* **PROBLEM DESCRIPTION**
Transcribe the listing below only from the line with "green headphones: 8 -> 3" up to and including the line with "grey headphones: 5 -> 7".

* **MATERIAL PROVIDED**
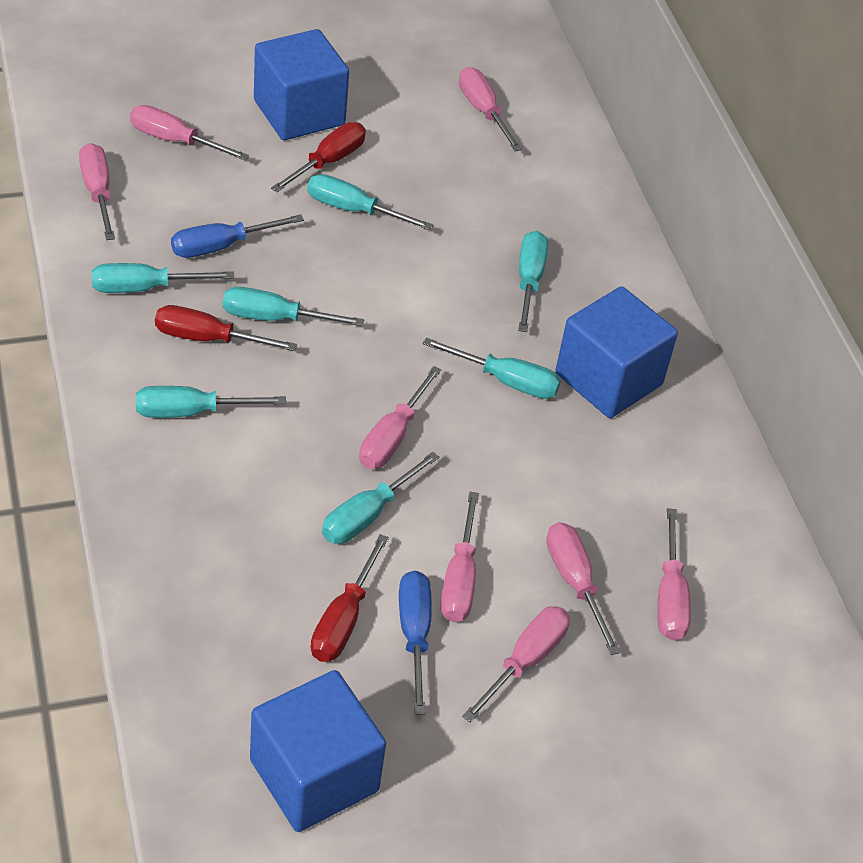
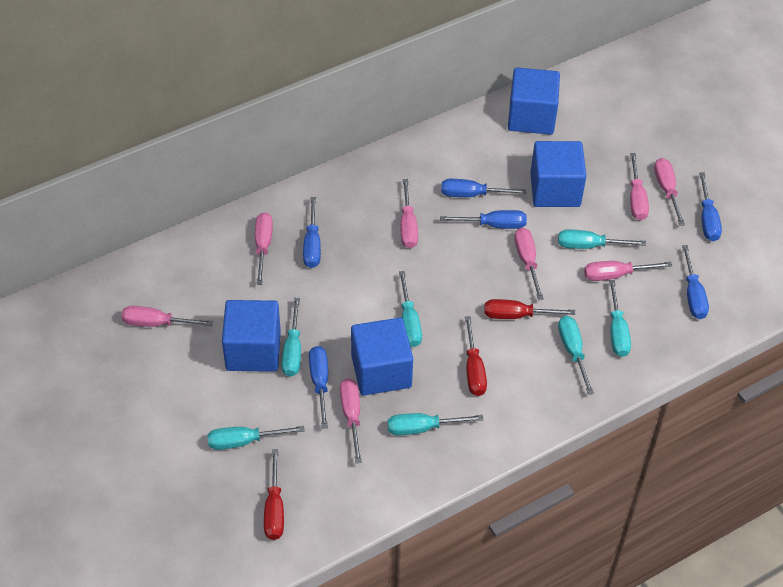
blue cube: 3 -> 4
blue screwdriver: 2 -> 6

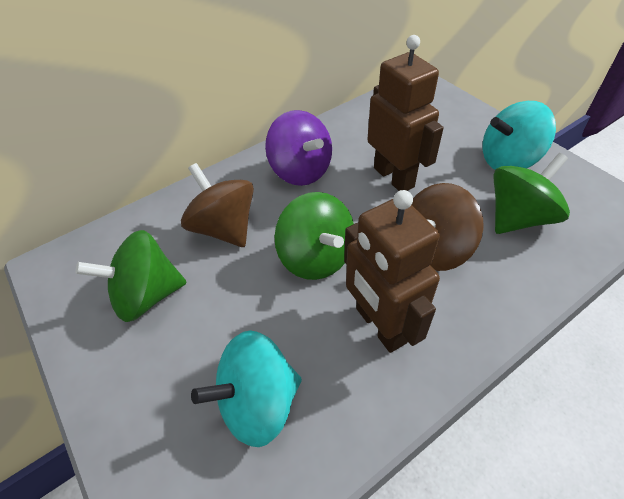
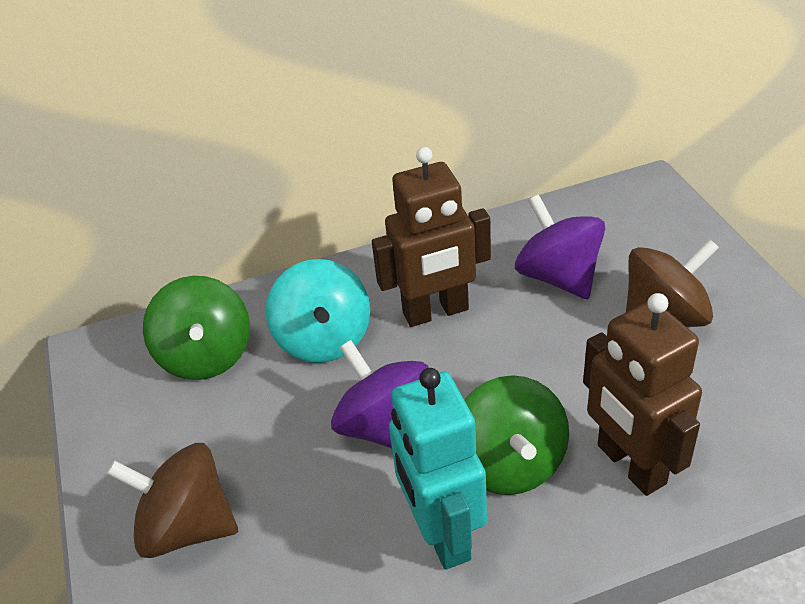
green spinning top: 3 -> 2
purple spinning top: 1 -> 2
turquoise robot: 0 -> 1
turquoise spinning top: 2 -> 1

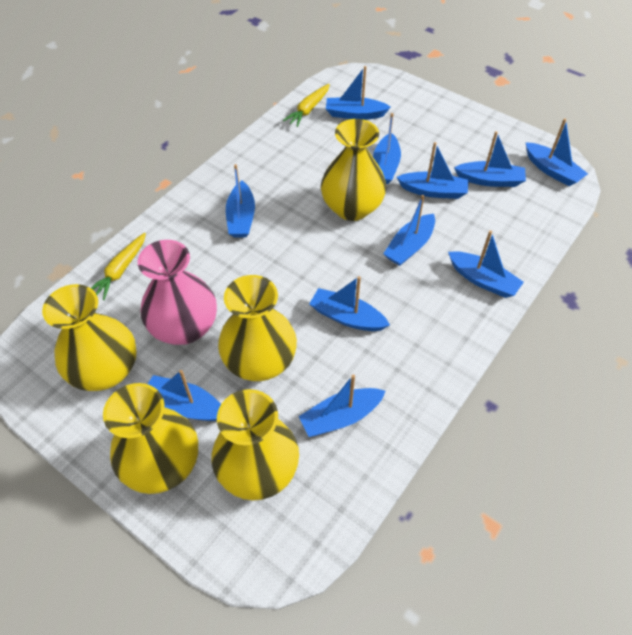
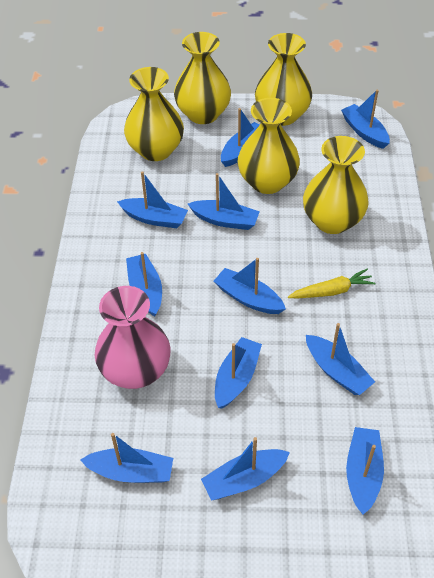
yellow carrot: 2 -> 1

...

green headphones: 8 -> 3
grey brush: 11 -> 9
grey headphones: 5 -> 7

* **SOLUTION**
green headphones: 8 -> 3
grey brush: 11 -> 9
grey headphones: 5 -> 7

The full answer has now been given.